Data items
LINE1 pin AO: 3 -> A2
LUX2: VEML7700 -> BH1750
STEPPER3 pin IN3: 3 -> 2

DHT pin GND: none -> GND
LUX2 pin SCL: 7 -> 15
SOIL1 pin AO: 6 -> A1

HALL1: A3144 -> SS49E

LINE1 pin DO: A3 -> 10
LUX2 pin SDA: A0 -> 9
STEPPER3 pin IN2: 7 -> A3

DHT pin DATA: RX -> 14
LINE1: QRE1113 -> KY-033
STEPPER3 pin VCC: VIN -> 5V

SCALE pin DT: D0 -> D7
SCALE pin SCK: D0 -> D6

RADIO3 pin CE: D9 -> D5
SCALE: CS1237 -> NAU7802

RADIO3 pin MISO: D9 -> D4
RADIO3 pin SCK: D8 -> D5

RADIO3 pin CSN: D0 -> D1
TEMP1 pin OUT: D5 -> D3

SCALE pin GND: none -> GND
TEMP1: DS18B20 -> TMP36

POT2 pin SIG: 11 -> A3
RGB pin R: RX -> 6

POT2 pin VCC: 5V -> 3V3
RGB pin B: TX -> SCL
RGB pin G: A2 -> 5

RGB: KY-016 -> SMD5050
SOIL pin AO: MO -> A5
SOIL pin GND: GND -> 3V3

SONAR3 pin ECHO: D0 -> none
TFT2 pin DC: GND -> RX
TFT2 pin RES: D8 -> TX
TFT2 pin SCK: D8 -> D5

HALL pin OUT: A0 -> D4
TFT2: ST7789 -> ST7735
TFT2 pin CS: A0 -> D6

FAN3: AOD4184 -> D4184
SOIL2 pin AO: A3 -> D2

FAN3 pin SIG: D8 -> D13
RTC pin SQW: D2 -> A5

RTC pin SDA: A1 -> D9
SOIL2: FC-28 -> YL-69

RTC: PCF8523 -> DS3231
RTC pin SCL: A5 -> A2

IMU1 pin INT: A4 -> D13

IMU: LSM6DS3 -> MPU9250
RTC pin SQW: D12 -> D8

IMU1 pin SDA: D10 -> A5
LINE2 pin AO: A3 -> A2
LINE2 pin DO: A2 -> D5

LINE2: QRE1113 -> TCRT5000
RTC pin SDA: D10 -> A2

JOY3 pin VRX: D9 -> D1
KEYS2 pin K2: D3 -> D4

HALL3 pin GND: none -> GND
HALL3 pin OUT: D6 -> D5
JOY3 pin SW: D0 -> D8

Exercise description: All lines above containing the string "SCALE": copy each one.

Solved problem:
SCALE pin DT: D0 -> D7
SCALE pin SCK: D0 -> D6
SCALE: CS1237 -> NAU7802
SCALE pin GND: none -> GND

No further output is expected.